◆ Problem to work on ◆
Among the entries below, how many lines include the string "turquoise"? Answer with only the number.

(Colored object listings)
******

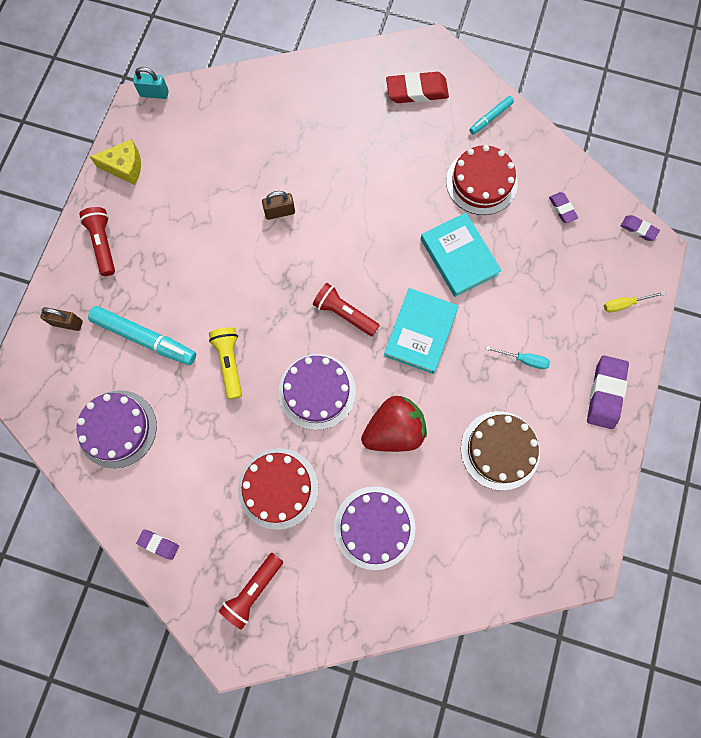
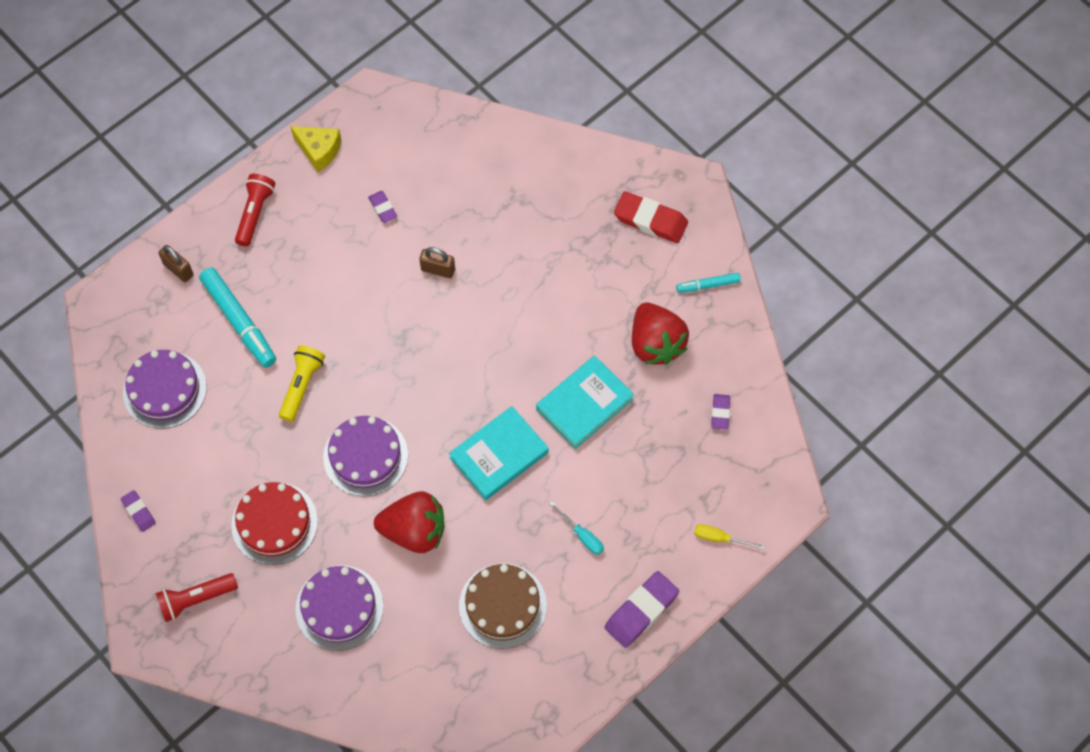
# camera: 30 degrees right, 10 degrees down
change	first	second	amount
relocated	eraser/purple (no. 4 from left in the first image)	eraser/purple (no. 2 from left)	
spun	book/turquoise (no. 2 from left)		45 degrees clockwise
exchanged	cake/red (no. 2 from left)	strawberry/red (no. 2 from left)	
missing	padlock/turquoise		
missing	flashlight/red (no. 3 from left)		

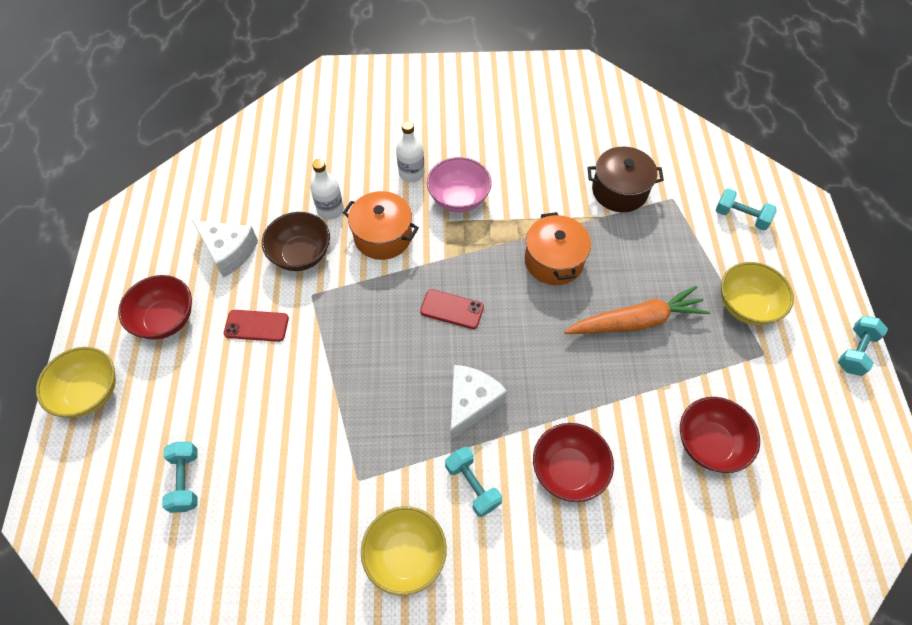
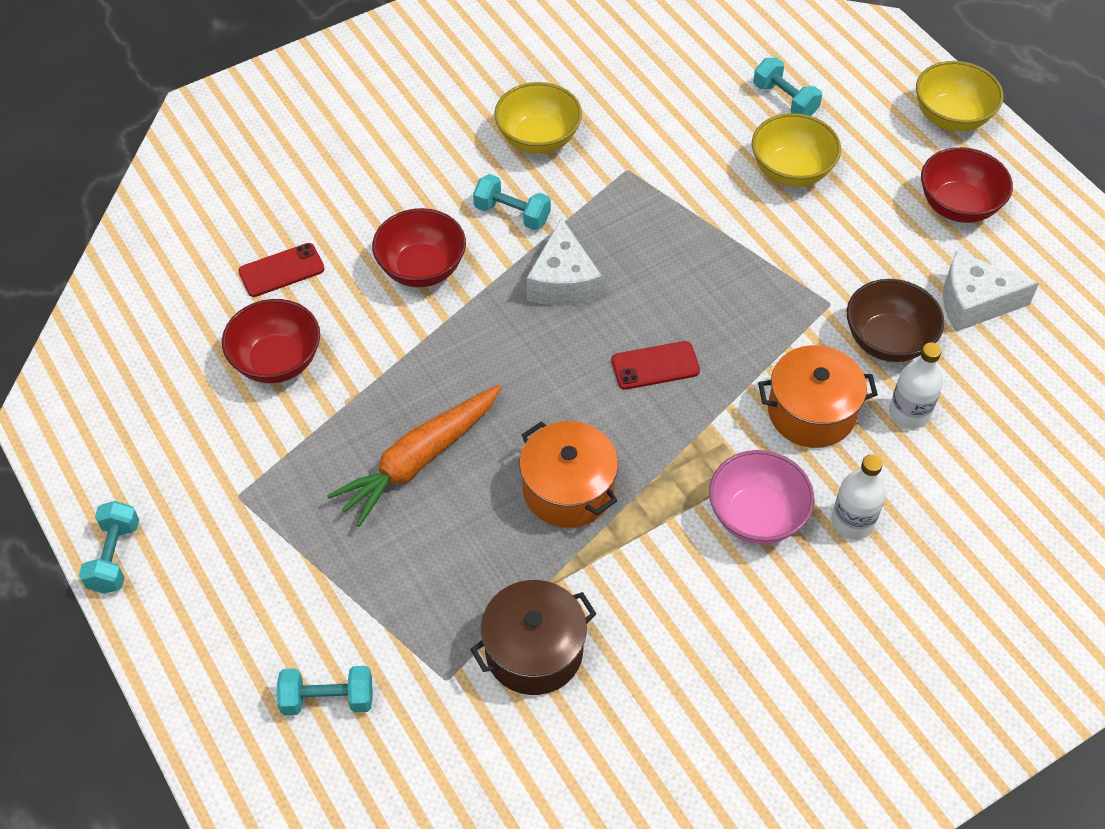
# camera: 150 degrees right, 5 degrees down
change	first	second	amount
relocated	phone/red (no. 1 from left)		
relocated	bowl/yellow (no. 3 from left in the first image)	bowl/yellow (no. 2 from left)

******

◆ Answer area ◆
2